§ Your instructions
Using the records below, repeat exactly the lines from the one holding "(502, 357) = (565, 335): white cake -> none" through the one holding "(173, 332) = (144, 182): green", both ends included, and no others.

··· Record excerpts ···

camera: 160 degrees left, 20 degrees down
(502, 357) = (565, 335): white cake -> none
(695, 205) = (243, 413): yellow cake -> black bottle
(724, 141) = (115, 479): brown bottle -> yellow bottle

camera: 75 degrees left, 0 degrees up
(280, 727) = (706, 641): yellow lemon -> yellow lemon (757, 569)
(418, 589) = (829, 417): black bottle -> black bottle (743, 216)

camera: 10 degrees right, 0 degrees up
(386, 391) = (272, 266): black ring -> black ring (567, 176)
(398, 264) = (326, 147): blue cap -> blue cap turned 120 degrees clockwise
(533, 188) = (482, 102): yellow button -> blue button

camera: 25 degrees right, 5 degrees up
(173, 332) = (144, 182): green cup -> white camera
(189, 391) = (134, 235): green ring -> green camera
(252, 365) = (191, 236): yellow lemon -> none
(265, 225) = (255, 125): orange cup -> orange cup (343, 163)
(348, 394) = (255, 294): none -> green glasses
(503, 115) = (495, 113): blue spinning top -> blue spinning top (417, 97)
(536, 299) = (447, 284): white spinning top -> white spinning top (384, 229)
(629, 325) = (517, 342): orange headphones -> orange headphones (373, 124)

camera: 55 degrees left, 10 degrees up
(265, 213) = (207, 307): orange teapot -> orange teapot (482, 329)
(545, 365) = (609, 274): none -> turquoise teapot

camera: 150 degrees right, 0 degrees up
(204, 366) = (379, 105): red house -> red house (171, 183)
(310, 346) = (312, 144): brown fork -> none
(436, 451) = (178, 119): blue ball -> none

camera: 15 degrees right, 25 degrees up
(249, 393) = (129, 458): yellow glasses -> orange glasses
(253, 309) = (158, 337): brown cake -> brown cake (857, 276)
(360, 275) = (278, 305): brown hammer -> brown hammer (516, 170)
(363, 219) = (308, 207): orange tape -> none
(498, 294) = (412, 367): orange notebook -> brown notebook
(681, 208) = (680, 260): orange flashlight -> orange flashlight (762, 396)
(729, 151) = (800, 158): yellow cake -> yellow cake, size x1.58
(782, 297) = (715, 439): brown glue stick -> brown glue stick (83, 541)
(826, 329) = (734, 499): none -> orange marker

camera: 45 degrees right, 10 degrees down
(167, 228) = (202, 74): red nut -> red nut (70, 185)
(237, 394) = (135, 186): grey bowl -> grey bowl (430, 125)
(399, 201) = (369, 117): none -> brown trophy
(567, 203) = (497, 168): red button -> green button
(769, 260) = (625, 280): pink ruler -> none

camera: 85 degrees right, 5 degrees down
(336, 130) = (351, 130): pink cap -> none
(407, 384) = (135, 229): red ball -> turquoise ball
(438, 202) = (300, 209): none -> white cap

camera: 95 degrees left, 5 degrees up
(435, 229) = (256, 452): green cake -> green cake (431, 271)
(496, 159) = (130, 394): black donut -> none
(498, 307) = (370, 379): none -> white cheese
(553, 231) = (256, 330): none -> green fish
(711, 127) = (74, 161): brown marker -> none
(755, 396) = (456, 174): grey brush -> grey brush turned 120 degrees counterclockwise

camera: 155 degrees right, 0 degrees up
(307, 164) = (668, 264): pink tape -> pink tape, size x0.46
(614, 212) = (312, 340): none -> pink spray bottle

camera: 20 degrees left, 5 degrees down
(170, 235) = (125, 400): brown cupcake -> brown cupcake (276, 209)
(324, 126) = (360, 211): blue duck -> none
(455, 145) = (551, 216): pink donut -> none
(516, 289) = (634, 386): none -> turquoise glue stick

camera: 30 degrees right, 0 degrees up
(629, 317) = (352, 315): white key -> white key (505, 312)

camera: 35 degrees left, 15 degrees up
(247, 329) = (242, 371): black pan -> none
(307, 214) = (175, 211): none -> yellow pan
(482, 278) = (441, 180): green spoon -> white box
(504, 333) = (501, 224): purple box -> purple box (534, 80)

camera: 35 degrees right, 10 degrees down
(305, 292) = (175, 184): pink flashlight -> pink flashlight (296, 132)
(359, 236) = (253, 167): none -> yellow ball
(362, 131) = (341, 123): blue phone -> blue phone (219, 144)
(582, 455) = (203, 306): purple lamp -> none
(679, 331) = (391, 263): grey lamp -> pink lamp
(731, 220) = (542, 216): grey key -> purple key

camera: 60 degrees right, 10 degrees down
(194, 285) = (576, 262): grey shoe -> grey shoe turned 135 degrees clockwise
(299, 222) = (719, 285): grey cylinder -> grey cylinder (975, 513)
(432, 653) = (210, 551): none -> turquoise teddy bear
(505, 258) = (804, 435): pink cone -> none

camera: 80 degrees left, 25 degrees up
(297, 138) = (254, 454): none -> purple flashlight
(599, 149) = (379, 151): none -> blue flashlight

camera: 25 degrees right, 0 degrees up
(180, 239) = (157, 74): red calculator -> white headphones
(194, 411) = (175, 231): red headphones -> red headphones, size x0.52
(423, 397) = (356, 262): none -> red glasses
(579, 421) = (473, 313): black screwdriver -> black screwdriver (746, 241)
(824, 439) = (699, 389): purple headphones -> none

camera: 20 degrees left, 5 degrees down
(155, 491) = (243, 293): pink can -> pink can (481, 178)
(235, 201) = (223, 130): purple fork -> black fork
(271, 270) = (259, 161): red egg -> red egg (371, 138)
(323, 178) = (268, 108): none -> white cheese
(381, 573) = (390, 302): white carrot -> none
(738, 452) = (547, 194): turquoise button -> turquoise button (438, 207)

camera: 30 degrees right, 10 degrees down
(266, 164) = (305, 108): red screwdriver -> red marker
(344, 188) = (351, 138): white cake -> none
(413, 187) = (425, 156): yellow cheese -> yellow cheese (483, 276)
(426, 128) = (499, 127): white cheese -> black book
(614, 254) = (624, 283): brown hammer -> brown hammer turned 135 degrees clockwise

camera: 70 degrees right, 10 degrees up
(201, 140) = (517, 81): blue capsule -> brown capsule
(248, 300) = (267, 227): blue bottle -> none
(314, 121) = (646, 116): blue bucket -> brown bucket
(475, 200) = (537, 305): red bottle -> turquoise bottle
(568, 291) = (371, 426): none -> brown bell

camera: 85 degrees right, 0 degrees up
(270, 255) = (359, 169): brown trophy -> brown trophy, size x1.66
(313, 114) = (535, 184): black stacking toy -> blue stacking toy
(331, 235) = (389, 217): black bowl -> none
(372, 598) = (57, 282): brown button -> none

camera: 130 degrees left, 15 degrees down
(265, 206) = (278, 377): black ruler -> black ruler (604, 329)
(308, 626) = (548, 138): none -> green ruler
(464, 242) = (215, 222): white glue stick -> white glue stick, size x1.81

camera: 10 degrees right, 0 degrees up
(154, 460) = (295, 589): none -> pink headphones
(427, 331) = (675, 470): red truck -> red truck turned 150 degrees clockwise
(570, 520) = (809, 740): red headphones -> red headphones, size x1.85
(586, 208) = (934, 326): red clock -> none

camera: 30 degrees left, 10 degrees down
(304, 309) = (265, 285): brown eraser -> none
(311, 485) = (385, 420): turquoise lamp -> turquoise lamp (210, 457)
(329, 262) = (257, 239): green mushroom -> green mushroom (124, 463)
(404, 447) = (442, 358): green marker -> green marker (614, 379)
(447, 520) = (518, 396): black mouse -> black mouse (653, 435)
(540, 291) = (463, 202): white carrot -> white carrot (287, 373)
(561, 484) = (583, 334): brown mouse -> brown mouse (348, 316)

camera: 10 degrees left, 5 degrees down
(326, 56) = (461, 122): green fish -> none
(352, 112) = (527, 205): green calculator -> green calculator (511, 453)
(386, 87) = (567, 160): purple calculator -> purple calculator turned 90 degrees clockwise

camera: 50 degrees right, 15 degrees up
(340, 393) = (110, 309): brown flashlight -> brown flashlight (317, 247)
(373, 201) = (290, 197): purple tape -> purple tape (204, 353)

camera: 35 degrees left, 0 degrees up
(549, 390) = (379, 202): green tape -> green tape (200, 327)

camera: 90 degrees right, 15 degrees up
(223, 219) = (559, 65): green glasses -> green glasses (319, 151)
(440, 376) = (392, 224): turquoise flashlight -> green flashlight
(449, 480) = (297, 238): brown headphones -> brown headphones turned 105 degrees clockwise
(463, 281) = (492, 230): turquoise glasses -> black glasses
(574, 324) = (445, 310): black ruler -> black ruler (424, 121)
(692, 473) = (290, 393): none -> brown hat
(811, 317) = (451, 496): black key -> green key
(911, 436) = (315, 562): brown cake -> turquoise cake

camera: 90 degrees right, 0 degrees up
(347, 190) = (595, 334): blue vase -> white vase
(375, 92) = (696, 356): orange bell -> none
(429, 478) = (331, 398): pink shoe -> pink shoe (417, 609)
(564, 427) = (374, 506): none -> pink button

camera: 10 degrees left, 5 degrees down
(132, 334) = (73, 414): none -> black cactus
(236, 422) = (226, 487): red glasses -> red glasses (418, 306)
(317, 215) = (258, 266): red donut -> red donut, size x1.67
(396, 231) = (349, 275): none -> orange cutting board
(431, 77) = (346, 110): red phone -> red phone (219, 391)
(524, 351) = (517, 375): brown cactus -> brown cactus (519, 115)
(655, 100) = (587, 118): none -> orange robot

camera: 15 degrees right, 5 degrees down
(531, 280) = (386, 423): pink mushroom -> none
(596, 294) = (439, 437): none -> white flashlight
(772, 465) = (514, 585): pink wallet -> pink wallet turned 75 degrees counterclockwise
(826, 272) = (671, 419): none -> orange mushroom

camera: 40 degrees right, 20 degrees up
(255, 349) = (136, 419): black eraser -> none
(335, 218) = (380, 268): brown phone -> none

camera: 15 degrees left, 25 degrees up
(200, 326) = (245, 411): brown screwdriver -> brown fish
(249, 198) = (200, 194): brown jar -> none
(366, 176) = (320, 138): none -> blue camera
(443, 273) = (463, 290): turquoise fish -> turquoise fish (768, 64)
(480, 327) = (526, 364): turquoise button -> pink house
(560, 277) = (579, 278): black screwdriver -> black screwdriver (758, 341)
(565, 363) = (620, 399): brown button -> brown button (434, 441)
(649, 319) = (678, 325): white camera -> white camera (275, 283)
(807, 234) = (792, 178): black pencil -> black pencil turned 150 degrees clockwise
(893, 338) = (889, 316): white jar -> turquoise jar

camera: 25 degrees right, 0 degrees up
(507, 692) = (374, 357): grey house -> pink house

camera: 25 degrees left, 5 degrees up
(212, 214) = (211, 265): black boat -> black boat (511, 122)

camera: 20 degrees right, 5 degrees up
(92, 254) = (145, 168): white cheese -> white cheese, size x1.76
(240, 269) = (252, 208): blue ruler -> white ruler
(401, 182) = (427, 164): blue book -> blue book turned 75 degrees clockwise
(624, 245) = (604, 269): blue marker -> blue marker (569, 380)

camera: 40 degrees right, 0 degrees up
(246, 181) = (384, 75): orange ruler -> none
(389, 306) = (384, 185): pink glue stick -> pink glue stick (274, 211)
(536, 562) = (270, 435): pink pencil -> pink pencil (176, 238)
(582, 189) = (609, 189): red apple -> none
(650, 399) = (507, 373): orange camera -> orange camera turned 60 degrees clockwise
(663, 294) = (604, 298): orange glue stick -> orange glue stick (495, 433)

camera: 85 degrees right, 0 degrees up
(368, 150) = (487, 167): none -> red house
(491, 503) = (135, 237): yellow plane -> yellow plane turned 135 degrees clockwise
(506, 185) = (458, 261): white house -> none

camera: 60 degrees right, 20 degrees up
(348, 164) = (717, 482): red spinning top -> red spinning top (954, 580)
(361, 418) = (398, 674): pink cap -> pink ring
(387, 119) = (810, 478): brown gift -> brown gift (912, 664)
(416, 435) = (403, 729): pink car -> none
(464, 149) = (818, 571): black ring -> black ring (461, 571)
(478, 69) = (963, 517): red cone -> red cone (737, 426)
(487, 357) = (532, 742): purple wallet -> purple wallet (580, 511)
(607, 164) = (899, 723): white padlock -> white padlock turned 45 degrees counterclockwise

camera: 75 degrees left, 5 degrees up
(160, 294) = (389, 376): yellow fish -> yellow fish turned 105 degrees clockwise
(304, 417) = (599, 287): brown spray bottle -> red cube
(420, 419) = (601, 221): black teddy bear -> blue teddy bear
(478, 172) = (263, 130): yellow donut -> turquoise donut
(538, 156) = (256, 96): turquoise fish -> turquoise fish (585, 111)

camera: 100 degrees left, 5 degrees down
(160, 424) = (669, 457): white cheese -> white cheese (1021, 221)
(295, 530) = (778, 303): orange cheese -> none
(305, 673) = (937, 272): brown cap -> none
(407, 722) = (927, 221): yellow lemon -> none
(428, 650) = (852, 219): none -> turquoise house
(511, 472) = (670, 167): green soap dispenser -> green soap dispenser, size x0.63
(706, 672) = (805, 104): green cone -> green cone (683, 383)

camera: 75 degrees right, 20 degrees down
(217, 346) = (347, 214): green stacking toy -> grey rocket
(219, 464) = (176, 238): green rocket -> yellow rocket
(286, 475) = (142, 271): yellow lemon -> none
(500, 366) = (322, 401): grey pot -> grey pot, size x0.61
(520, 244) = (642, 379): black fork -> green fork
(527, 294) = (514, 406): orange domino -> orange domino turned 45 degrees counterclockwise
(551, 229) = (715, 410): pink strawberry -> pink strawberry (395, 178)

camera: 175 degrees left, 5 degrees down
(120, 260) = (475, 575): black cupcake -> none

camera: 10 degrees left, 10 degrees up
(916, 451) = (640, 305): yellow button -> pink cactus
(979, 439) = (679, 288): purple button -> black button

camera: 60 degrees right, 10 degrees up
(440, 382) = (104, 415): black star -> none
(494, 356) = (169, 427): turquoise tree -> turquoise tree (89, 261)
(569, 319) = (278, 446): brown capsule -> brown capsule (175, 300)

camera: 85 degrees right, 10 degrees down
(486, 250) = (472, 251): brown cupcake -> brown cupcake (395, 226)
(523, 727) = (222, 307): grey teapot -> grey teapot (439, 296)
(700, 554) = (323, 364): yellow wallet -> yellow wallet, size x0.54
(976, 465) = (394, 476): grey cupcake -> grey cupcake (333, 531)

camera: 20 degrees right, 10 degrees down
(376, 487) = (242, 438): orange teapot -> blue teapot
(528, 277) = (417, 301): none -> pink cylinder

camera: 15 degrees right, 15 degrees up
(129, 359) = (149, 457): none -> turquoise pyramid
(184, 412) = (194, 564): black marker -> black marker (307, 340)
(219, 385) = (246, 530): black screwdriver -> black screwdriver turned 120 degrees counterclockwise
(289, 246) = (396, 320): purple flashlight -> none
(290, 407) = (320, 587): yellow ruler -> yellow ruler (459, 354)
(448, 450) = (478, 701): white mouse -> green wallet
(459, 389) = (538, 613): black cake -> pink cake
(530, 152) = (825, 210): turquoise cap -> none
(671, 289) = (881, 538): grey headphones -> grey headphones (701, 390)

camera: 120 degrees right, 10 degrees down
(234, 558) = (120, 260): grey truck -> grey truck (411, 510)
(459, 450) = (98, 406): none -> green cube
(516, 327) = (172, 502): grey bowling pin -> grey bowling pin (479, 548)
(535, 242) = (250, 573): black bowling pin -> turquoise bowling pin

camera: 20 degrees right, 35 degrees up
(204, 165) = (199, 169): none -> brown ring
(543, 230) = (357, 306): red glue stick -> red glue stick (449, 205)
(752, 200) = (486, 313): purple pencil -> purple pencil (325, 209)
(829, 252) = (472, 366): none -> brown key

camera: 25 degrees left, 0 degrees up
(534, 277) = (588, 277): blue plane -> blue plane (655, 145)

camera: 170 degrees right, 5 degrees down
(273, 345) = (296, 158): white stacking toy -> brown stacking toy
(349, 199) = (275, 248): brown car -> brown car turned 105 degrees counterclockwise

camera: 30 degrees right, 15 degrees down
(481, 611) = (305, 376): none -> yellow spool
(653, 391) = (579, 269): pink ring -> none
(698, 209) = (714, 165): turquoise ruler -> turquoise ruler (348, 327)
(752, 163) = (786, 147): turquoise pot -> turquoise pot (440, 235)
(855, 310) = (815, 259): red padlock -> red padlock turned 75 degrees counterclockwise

···

§ Output for this task
(502, 357) = (565, 335): white cake -> none
(695, 205) = (243, 413): yellow cake -> black bottle
(724, 141) = (115, 479): brown bottle -> yellow bottle

camera: 75 degrees left, 0 degrees up
(280, 727) = (706, 641): yellow lemon -> yellow lemon (757, 569)
(418, 589) = (829, 417): black bottle -> black bottle (743, 216)

camera: 10 degrees right, 0 degrees up
(386, 391) = (272, 266): black ring -> black ring (567, 176)
(398, 264) = (326, 147): blue cap -> blue cap turned 120 degrees clockwise
(533, 188) = (482, 102): yellow button -> blue button

camera: 25 degrees right, 5 degrees up
(173, 332) = (144, 182): green cup -> white camera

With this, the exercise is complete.